## TASK
Of the entries below, return only those lines from the line with "tan tile D9:G10" to the line with "cyan brick I2:I4", exactly, both included.

## DATA TO USE
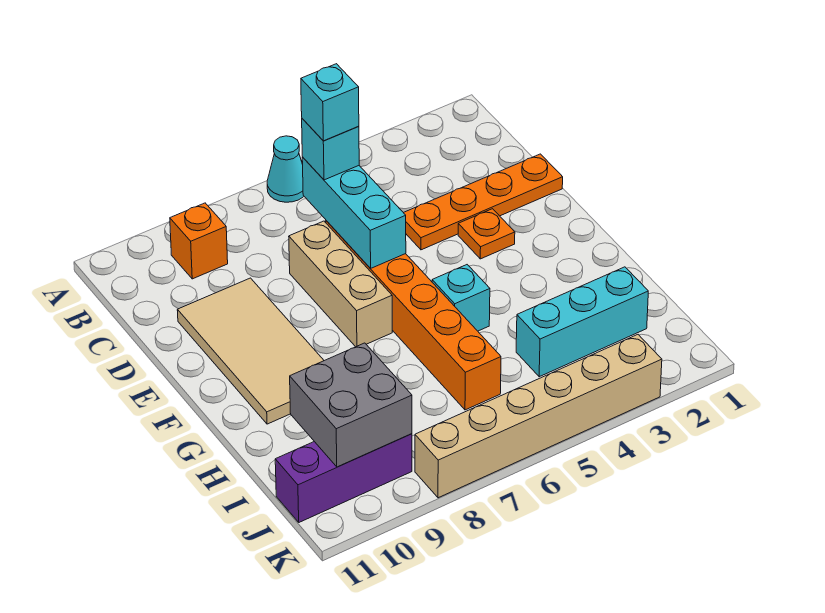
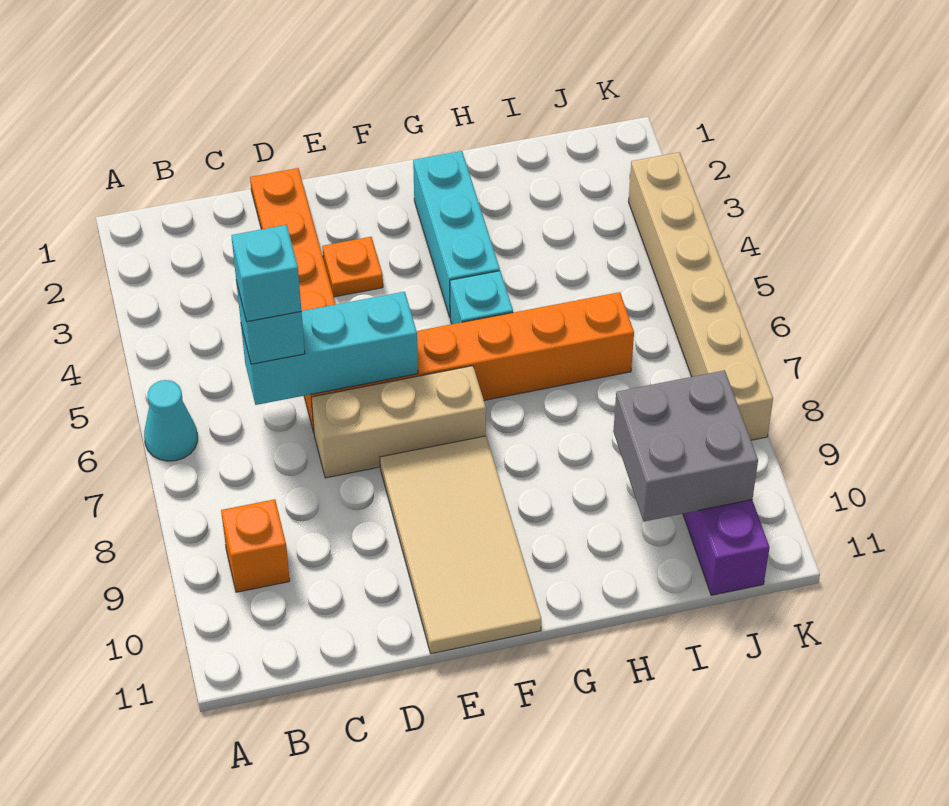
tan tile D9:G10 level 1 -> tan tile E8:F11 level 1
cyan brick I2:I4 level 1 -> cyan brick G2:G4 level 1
--
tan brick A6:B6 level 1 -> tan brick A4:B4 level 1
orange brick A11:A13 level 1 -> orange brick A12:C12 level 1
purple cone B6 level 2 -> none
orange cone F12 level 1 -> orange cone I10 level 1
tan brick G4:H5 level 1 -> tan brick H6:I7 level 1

## YOUR SOLUTION
tan tile D9:G10 level 1 -> tan tile E8:F11 level 1
cyan brick I2:I4 level 1 -> cyan brick G2:G4 level 1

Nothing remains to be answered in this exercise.